**Action item:**
Where the word "brown" occurs in a line of the data, return the whole line.

(Before-and-after object listings)
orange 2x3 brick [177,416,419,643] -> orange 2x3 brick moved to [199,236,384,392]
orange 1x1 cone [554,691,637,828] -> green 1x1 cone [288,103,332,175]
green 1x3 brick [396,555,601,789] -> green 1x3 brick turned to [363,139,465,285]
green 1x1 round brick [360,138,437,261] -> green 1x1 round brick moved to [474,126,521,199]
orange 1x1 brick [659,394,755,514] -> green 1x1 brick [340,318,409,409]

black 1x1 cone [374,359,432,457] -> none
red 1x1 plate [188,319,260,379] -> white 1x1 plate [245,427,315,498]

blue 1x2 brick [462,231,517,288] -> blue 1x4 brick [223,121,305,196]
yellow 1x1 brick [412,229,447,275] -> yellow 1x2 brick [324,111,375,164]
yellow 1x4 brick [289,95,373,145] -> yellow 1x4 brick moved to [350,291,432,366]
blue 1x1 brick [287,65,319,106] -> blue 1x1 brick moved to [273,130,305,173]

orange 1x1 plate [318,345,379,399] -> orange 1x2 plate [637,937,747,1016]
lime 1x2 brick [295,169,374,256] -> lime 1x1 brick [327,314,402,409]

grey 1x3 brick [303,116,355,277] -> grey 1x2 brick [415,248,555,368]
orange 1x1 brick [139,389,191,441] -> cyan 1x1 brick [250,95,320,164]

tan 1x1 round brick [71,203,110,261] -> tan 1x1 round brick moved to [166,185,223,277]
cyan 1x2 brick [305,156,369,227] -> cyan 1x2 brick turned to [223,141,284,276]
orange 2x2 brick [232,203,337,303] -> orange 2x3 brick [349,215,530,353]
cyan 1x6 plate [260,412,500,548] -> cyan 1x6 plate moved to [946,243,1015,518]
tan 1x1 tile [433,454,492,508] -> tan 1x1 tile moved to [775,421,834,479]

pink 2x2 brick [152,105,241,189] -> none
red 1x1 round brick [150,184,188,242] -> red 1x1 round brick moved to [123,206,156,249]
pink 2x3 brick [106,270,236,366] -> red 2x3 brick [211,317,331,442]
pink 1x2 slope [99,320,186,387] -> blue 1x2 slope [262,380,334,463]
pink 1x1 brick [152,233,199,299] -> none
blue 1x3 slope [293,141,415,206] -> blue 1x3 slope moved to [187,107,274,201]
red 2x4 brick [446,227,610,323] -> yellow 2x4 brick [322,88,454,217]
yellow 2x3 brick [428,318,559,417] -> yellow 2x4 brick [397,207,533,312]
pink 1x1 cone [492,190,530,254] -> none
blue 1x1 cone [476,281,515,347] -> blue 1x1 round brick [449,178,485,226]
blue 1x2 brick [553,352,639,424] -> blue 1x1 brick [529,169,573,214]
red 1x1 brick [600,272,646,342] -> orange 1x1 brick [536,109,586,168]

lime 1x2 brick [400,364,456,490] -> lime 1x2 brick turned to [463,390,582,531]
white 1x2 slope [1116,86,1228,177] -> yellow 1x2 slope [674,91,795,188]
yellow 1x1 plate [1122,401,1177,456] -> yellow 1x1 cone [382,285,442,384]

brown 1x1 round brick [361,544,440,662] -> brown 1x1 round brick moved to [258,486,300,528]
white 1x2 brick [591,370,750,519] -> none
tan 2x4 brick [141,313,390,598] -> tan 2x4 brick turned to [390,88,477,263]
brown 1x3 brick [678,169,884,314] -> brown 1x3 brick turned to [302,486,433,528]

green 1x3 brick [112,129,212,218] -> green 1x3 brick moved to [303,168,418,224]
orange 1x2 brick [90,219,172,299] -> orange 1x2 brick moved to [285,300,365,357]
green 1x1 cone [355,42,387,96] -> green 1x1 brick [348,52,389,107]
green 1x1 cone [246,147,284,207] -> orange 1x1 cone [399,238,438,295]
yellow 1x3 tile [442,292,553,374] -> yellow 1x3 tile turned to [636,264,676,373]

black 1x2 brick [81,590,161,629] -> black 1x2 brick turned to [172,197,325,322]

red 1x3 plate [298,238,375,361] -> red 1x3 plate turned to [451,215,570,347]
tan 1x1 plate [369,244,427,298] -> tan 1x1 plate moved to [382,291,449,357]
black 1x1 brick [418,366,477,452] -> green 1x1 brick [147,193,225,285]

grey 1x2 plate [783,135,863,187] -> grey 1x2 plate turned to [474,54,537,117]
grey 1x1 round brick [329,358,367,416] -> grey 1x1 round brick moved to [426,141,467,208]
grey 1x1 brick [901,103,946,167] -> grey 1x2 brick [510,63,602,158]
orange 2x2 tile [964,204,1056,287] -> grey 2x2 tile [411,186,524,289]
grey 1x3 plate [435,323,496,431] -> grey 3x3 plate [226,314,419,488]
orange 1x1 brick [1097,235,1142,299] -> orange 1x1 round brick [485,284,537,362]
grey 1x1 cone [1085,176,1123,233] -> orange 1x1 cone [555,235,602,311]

**Finished task:**
brown 1x1 round brick [361,544,440,662] -> brown 1x1 round brick moved to [258,486,300,528]
brown 1x3 brick [678,169,884,314] -> brown 1x3 brick turned to [302,486,433,528]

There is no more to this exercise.